## PROBLEM REQUIREMENTS
Please give the entries again in full and exactly, without any picture.

[Dataset entries]
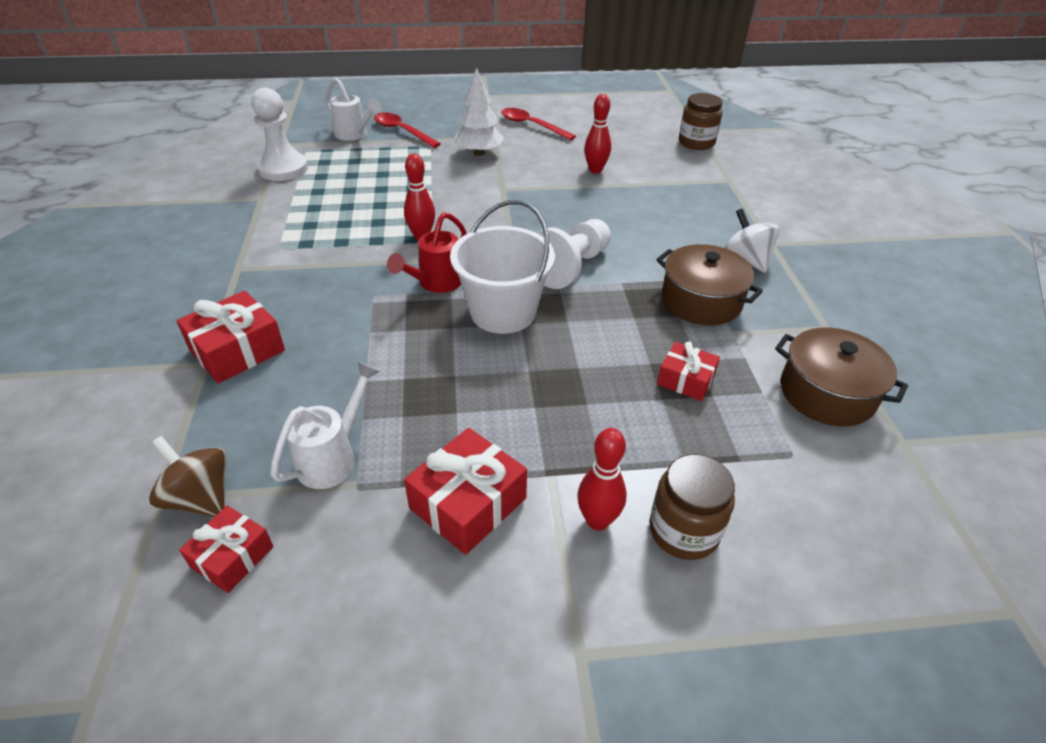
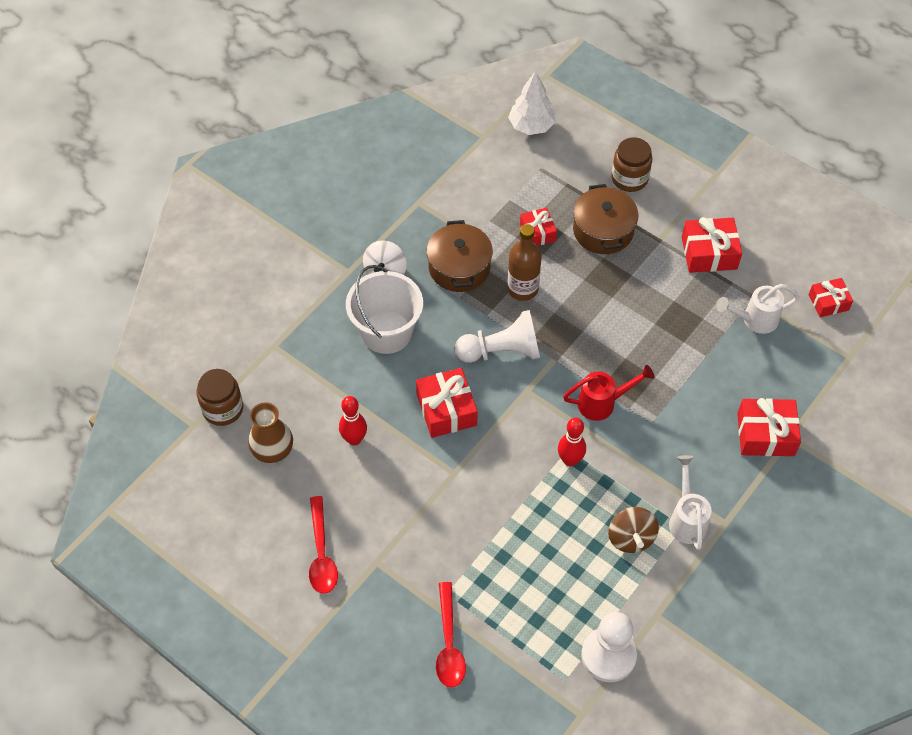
camera: 135 degrees left, 15 degrees up
(200, 498) = (830, 342): brown spinning top -> brown spinning top (631, 538)
(354, 135) = (499, 673): white watering can -> white watering can (686, 518)
(479, 153) = (418, 543): white tree -> white tree (531, 126)
(503, 312) = (584, 347): white bucket -> white bucket (386, 332)
(558, 213) = (446, 409): none -> red gift
(597, 520) = (660, 207): red bowling pin -> none
(622, 321) = (522, 289): none -> brown bottle
(634, 143) = (273, 450): none -> brown vase
(827, 393) = (479, 176): brown pot -> brown pot (603, 230)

## TASK ANSWER
camera: 135 degrees left, 15 degrees up
(200, 498) = (830, 342): brown spinning top -> brown spinning top (631, 538)
(354, 135) = (499, 673): white watering can -> white watering can (686, 518)
(479, 153) = (418, 543): white tree -> white tree (531, 126)
(503, 312) = (584, 347): white bucket -> white bucket (386, 332)
(558, 213) = (446, 409): none -> red gift
(597, 520) = (660, 207): red bowling pin -> none
(622, 321) = (522, 289): none -> brown bottle
(634, 143) = (273, 450): none -> brown vase
(827, 393) = (479, 176): brown pot -> brown pot (603, 230)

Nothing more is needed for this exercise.